┌────────
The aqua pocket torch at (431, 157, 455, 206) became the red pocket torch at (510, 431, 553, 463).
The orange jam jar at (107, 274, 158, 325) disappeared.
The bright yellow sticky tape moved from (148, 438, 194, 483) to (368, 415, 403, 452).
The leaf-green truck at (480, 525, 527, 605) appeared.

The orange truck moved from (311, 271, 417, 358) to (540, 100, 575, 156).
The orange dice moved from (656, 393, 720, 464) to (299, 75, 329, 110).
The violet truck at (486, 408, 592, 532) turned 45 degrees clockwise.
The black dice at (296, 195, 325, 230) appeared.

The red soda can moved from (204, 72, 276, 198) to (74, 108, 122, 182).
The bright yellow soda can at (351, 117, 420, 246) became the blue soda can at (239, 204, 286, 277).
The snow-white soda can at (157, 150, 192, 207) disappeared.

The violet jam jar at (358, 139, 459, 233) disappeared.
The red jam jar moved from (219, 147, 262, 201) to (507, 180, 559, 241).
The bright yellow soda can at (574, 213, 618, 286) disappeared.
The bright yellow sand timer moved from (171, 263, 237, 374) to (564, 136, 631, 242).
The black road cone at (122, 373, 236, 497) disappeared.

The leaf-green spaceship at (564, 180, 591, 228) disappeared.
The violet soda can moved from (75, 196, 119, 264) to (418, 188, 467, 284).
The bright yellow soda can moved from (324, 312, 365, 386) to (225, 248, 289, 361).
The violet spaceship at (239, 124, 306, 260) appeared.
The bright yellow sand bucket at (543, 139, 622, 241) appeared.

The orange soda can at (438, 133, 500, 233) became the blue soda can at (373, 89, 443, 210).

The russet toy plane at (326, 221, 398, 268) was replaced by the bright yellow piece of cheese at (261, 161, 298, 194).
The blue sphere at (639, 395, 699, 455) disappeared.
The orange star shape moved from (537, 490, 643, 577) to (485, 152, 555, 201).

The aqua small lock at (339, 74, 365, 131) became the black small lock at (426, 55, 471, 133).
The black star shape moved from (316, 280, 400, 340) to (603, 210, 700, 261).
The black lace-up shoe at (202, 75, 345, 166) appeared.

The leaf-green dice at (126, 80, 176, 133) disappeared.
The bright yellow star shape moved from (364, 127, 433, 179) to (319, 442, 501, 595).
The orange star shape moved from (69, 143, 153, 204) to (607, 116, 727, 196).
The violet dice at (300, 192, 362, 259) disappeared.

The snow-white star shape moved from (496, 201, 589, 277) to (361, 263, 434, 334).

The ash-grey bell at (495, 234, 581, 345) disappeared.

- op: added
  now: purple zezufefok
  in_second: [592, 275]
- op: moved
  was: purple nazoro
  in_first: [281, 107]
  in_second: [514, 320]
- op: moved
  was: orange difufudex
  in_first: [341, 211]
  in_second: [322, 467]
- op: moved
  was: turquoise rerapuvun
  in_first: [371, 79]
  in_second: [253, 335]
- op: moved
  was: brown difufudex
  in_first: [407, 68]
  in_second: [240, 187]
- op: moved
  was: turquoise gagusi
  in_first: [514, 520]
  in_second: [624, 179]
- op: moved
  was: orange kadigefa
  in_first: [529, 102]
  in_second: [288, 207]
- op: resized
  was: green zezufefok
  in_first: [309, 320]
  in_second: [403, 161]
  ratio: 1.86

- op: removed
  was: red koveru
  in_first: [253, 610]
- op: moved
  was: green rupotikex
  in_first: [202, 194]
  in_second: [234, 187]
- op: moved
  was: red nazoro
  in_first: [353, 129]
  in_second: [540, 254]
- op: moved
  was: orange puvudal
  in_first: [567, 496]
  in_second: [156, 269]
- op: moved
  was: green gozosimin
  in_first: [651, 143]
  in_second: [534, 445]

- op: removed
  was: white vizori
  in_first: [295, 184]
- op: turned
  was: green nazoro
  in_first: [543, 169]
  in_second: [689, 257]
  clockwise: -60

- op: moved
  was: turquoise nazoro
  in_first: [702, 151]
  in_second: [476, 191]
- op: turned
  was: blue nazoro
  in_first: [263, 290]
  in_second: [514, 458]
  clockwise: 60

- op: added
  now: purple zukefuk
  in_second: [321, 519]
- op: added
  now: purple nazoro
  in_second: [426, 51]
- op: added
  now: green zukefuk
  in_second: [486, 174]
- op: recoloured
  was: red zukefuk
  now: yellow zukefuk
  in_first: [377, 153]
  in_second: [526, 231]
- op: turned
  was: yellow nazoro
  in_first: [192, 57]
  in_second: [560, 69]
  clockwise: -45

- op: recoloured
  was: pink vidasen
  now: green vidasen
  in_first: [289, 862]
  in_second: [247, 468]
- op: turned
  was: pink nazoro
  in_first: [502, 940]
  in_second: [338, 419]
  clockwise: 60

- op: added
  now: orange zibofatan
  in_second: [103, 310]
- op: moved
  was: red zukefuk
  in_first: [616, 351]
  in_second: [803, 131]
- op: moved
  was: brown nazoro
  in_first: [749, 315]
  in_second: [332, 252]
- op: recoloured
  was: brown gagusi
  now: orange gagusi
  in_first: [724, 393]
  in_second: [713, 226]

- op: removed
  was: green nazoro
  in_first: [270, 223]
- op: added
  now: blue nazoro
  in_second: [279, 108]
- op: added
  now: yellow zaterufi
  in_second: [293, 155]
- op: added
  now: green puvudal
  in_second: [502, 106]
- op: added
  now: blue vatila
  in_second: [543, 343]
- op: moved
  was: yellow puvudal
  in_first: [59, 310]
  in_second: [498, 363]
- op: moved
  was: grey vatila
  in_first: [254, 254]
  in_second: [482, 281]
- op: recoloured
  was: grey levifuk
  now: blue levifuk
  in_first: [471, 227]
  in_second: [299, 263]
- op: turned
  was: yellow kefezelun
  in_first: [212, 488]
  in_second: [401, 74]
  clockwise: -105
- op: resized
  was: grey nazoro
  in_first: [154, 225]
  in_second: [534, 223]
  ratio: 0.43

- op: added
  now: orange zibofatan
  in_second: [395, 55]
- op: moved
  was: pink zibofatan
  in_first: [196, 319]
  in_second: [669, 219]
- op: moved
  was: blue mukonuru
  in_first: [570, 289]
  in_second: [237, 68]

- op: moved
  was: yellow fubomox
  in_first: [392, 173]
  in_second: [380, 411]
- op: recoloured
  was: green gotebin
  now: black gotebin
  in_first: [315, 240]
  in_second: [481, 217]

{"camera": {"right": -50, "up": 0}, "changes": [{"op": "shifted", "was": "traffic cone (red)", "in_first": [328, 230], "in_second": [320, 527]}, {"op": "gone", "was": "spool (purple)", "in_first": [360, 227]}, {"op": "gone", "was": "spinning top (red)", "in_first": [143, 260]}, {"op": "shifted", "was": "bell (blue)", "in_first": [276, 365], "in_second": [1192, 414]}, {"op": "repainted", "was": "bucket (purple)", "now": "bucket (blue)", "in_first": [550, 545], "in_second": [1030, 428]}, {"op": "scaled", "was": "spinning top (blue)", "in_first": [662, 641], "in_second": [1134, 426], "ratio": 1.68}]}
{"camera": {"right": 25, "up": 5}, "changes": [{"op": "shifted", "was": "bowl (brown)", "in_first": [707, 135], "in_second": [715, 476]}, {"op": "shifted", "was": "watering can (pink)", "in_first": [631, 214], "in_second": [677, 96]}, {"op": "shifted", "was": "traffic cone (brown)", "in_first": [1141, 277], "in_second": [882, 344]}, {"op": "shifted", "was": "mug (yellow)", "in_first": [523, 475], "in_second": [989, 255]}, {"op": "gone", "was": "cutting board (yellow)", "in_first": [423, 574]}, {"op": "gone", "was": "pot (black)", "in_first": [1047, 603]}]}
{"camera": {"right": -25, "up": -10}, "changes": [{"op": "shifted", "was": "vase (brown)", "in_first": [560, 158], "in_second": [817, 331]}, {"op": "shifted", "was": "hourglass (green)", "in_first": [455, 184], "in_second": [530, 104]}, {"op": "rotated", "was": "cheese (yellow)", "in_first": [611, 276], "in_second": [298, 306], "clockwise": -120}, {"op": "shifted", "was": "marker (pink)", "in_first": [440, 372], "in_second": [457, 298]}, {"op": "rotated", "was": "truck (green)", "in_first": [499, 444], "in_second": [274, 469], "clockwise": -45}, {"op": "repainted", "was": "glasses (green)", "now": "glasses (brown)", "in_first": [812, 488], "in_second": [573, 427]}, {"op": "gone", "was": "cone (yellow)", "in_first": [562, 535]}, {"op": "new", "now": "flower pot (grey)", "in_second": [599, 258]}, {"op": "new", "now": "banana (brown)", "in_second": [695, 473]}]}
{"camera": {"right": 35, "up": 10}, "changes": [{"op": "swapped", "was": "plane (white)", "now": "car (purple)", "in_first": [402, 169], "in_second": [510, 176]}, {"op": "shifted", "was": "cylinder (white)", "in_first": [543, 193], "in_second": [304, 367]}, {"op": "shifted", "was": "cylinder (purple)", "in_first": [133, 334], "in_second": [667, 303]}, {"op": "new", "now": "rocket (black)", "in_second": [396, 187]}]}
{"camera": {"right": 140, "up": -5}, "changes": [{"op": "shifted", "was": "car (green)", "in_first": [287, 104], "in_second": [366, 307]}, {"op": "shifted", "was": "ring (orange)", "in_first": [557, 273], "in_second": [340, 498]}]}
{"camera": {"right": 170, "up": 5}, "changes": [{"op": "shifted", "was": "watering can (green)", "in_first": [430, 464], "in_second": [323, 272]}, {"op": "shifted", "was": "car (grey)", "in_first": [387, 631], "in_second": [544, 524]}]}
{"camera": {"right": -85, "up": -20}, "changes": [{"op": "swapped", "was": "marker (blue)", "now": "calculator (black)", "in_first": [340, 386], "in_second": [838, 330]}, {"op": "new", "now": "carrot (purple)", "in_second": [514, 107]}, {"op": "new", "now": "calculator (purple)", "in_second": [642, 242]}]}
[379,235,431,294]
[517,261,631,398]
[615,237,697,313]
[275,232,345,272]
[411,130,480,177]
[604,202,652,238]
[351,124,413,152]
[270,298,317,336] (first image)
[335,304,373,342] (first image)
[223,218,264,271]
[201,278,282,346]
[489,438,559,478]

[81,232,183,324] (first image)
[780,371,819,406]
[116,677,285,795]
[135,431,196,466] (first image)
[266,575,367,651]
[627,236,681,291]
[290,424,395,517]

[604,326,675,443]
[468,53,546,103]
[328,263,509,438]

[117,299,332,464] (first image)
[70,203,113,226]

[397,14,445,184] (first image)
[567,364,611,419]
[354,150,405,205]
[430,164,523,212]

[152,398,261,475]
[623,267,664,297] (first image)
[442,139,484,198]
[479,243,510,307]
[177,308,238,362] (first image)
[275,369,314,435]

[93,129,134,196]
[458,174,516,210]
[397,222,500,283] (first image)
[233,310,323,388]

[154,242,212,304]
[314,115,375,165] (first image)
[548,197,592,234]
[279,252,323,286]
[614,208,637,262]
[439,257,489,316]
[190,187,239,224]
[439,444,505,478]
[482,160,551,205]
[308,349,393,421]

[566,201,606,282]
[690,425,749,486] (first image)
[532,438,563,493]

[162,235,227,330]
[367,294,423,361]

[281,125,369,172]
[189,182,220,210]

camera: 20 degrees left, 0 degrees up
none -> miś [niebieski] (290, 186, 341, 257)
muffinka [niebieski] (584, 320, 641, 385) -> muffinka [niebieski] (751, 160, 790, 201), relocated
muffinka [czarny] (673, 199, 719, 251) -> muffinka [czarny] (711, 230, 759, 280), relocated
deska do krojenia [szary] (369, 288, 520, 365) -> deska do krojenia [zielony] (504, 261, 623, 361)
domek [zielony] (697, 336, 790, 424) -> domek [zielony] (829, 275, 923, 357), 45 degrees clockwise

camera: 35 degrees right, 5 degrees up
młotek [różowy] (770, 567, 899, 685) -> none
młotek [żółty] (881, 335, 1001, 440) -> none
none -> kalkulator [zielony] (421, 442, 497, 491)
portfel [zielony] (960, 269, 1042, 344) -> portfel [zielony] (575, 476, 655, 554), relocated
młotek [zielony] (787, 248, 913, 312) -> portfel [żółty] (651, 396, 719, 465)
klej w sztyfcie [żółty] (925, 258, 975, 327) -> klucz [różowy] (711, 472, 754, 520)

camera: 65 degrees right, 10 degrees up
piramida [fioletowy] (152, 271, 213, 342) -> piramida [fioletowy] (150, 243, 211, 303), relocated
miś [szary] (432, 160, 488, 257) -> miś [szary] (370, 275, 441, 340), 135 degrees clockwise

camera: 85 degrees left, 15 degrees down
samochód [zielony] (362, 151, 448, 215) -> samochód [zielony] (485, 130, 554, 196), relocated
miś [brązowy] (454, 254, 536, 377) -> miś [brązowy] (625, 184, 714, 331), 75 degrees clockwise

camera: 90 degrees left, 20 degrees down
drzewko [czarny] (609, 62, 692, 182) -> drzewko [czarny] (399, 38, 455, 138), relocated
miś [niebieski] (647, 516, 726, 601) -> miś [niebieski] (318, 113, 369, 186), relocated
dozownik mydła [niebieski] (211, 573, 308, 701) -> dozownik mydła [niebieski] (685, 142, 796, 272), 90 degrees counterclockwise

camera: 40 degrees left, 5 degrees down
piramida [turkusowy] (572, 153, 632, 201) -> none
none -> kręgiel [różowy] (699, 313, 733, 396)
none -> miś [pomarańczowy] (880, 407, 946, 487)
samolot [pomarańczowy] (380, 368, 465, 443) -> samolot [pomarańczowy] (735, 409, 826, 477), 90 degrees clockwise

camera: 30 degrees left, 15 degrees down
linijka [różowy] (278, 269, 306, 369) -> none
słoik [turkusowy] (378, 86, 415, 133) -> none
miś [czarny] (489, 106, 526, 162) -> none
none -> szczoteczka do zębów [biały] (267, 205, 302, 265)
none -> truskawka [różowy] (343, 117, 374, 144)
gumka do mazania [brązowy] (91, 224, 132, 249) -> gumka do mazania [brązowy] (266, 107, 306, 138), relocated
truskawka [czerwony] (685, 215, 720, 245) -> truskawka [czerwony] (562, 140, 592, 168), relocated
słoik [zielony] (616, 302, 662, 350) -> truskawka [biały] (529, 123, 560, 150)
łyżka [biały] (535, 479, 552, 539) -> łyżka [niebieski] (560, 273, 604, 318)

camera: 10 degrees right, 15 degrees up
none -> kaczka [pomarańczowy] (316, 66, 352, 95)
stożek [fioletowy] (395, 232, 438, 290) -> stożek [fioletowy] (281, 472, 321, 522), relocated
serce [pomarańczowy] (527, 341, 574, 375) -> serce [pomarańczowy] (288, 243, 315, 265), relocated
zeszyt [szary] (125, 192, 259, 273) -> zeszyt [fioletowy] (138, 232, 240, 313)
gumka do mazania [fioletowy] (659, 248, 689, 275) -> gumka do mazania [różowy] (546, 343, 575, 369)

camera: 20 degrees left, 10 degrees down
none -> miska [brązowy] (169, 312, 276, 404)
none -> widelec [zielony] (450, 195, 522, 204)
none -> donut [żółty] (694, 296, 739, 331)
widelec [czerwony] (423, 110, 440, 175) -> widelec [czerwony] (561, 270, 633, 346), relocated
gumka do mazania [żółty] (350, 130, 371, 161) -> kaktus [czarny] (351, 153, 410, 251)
└────────
◆ PROBLEM DETAILS:
Please reproduce exactly the lines in the listing above from the one containing "[615,237,697,313]" through the one containing "[201,278,282,346]", both included, and nothing more.

◆ RESULT OF THIS TASK:
[615,237,697,313]
[275,232,345,272]
[411,130,480,177]
[604,202,652,238]
[351,124,413,152]
[270,298,317,336] (first image)
[335,304,373,342] (first image)
[223,218,264,271]
[201,278,282,346]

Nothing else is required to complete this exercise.